• **About this task**:
With pictures excluded, output exactly the lines that run from the first line of the data below through the line containing "(724, 397) = (713, 551): white marker -> none".
Material for this task START
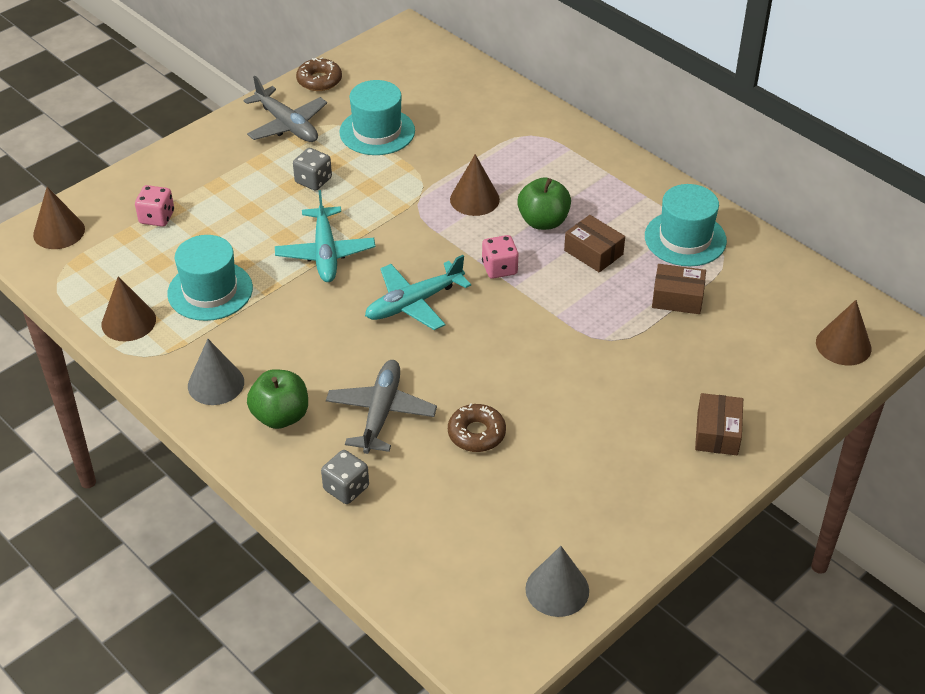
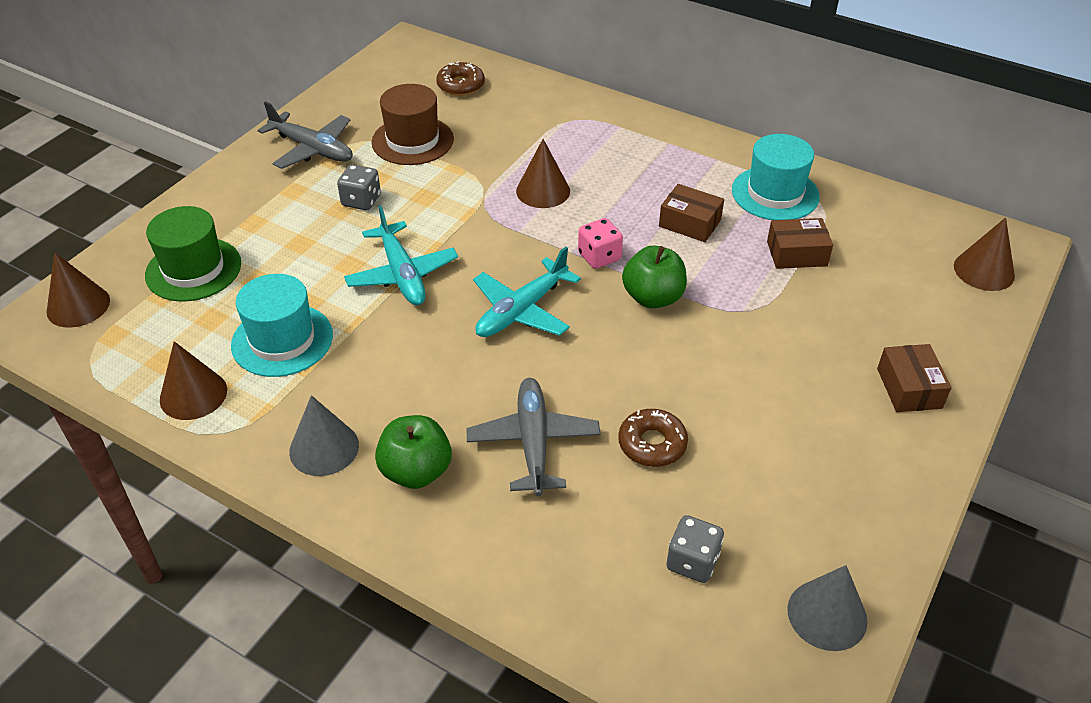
camera: 15 degrees left, 0 degrees up
(157, 217) = (193, 269): pink dice -> green hat
(319, 80) = (332, 101): brown donut -> brown donut (461, 85)
(346, 488) = (527, 544): grey dice -> grey dice (692, 561)
(377, 131) = (412, 141): turquoise hat -> brown hat
(543, 221) = (624, 201): green apple -> green apple (653, 297)

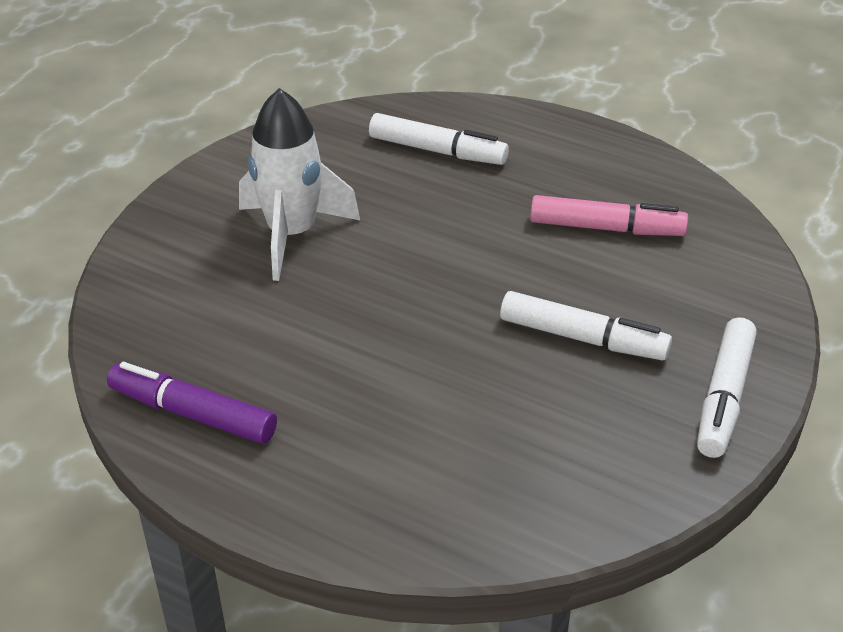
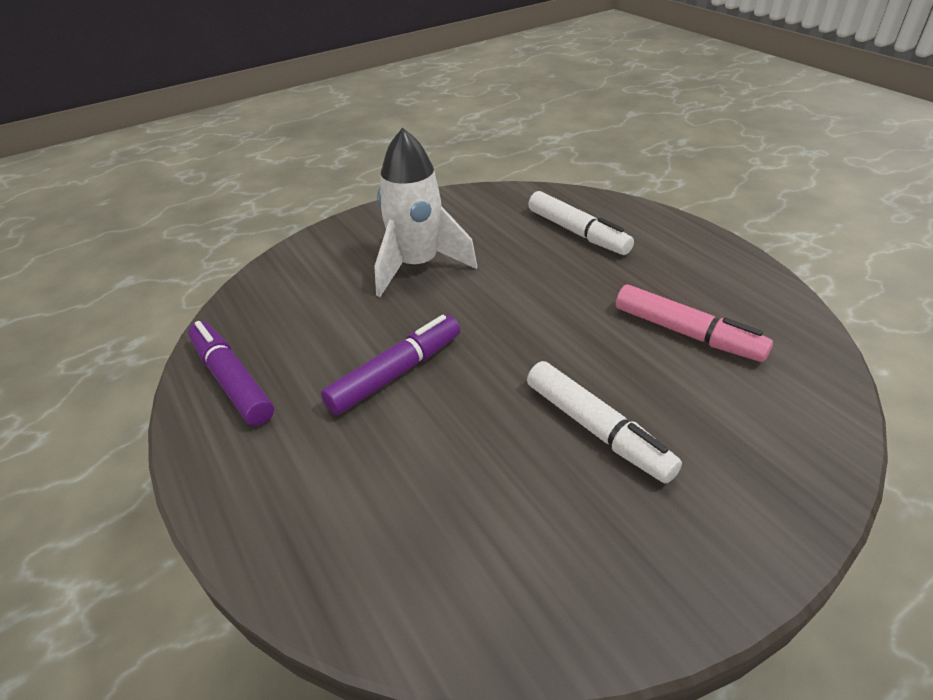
camera: 30 degrees right, 0 degrees up
(362, 350) = (396, 373): none -> purple marker
(724, 397) = (713, 551): white marker -> none

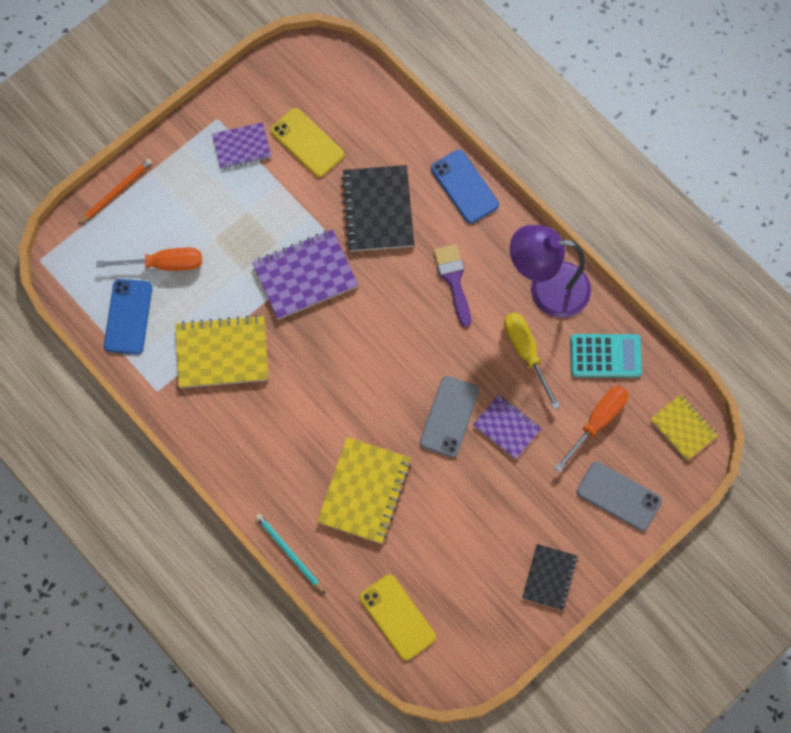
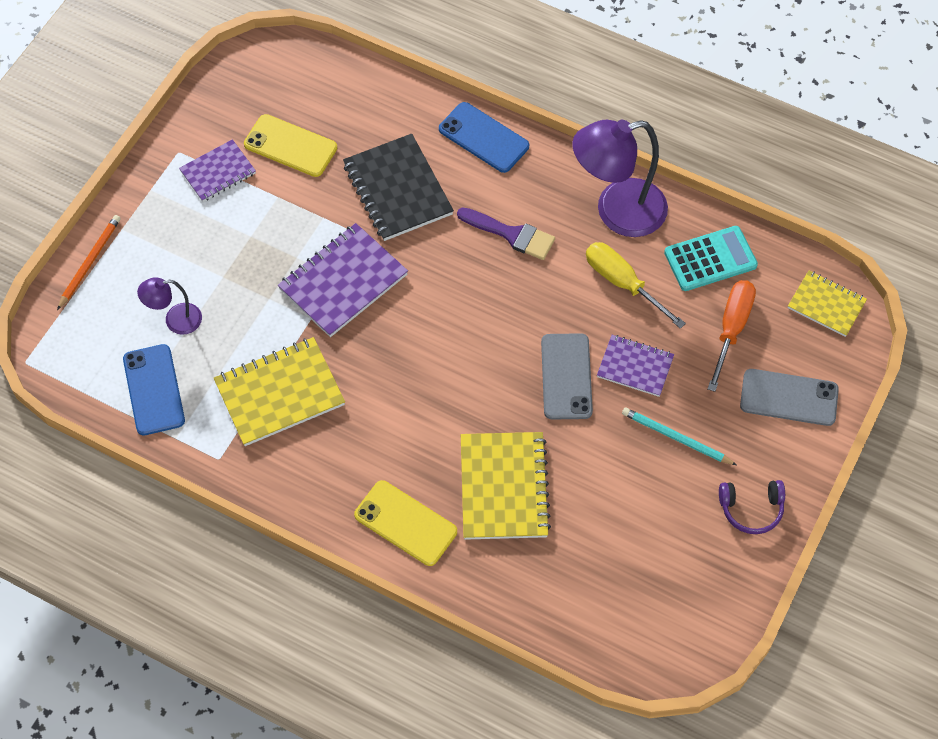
camera: 20 degrees left, 10 degrees down
(164, 264) = (175, 320): orange screwdriver -> purple lamp
(289, 553) = (444, 584): turquoise pencil -> turquoise pencil (676, 438)
(397, 617) = (598, 612): yellow phone -> yellow phone (405, 523)
(453, 280) = (511, 234): purple brush -> purple brush turned 150 degrees clockwise
(549, 577) = (751, 509): black notebook -> purple headphones

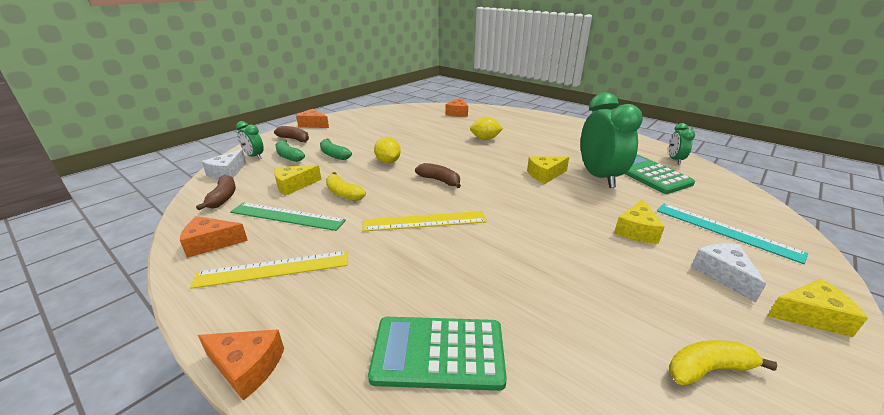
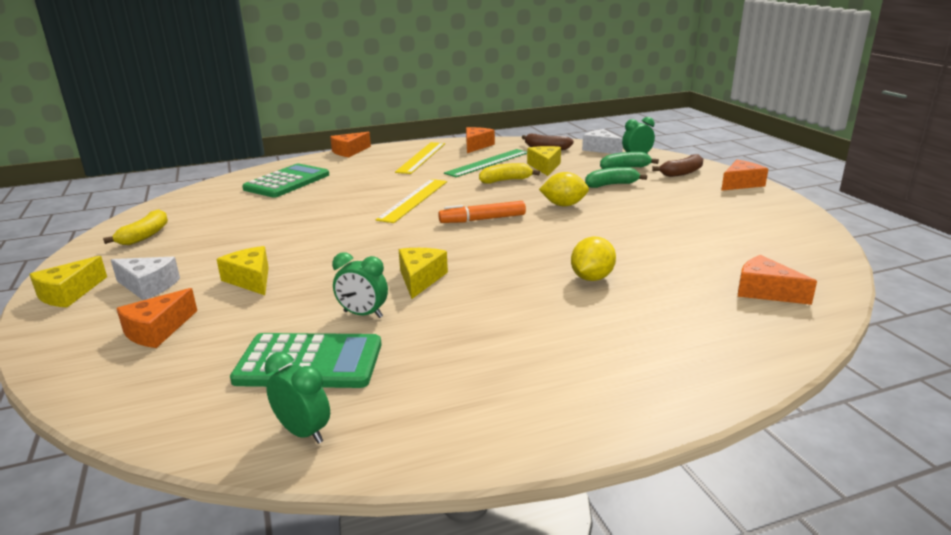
camera: 120 degrees right, 5 degrees down
(439, 181) = (482, 219): brown banana -> orange marker
(599, 177) = (363, 314): green clock -> green clock, size x0.49
(725, 231) = (157, 330): turquoise ruler -> orange cheese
Material for this task END
• **Your response**:
camera: 15 degrees left, 0 degrees up
(157, 217) = (193, 269): pink dice -> green hat
(319, 80) = (332, 101): brown donut -> brown donut (461, 85)
(346, 488) = (527, 544): grey dice -> grey dice (692, 561)
(377, 131) = (412, 141): turquoise hat -> brown hat
(543, 221) = (624, 201): green apple -> green apple (653, 297)

camera: 30 degrees right, 0 degrees up
(362, 350) = (396, 373): none -> purple marker
(724, 397) = (713, 551): white marker -> none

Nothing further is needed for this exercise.